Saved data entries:
--------------------------------

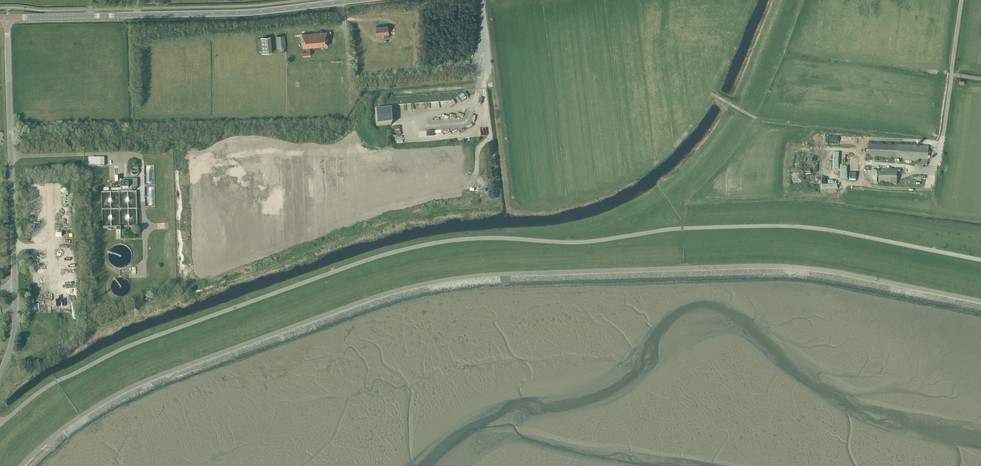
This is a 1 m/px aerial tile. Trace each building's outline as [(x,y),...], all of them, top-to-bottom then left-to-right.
[(389,34),(388,26),(376,27),(377,35),(383,34),(384,38),(389,37),(388,34),(389,34)] [(327,31),(302,34),(303,48),(306,47),(307,52),(304,52),(304,56),(311,56),(310,47),(328,45),(327,31)] [(284,51),(284,47),(286,47),(285,35),(276,36),(277,48),(279,48),(279,51),(284,51)] [(272,52),(271,36),(261,37),(262,53),(272,52)] [(465,92),(457,97),(460,103),(468,97),(465,92)] [(393,123),(392,108),(377,109),(378,124),(393,123)] [(868,144),(867,158),(897,160),(897,161),(919,162),(919,168),(923,168),(923,165),(927,165),(929,146),(898,145),(898,146),(868,144)] [(104,158),(100,158),(88,158),(89,166),(104,166),(104,158)] [(897,185),(897,169),(879,169),(879,184),(897,185)] [(118,190),(119,192),(119,191),(130,191),(130,190),(132,190),(132,187),(137,187),(137,179),(122,180),(123,185),(112,185),(112,190),(118,190)]
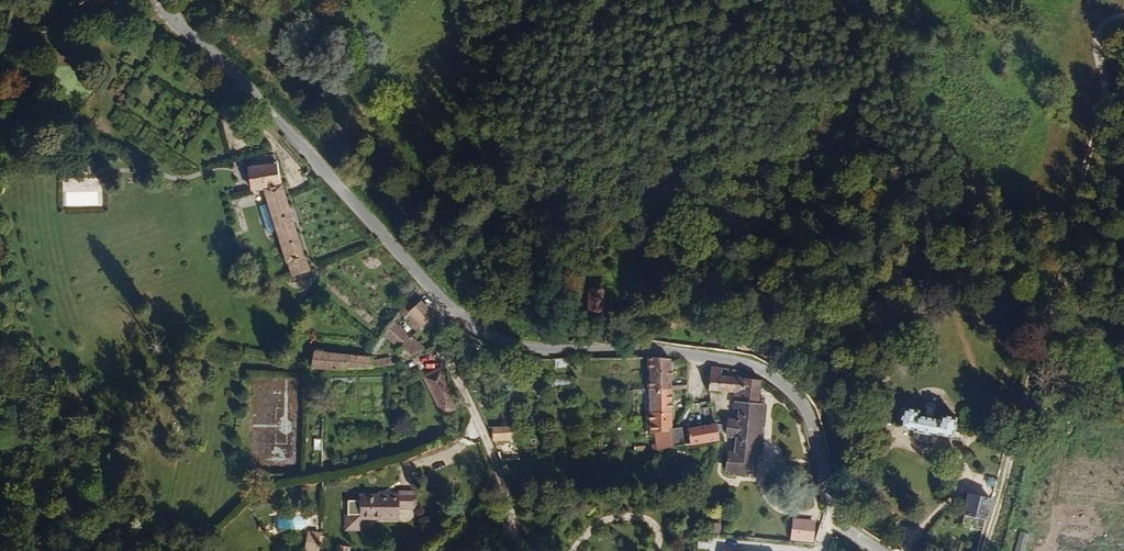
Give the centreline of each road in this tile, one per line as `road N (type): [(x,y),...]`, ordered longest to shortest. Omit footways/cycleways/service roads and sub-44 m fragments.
road 1 (residential): [(155,0),(281,123),(443,303),(503,346),(568,362),(667,352),(773,372),(804,407),(837,513),(877,550)]
road 2 (unclassified): [(1123,61),(1089,157),(1029,410)]
road 3 (residential): [(1029,410),(992,550)]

--------------------------------

Beginning with the line that contains "Give the centreline", set down every line through the end of the data without change.

**ANSWER AREA**
Give the centreline of each road in this tile, one per line as `road N (type): [(x,y),...]`, ordered longest to shortest. Omit footways/cycleways/service roads and sub-44 m fragments.
road 1 (residential): [(155,0),(281,123),(443,303),(503,346),(568,362),(667,352),(773,372),(804,407),(837,513),(877,550)]
road 2 (unclassified): [(1123,61),(1089,157),(1029,410)]
road 3 (residential): [(1029,410),(992,550)]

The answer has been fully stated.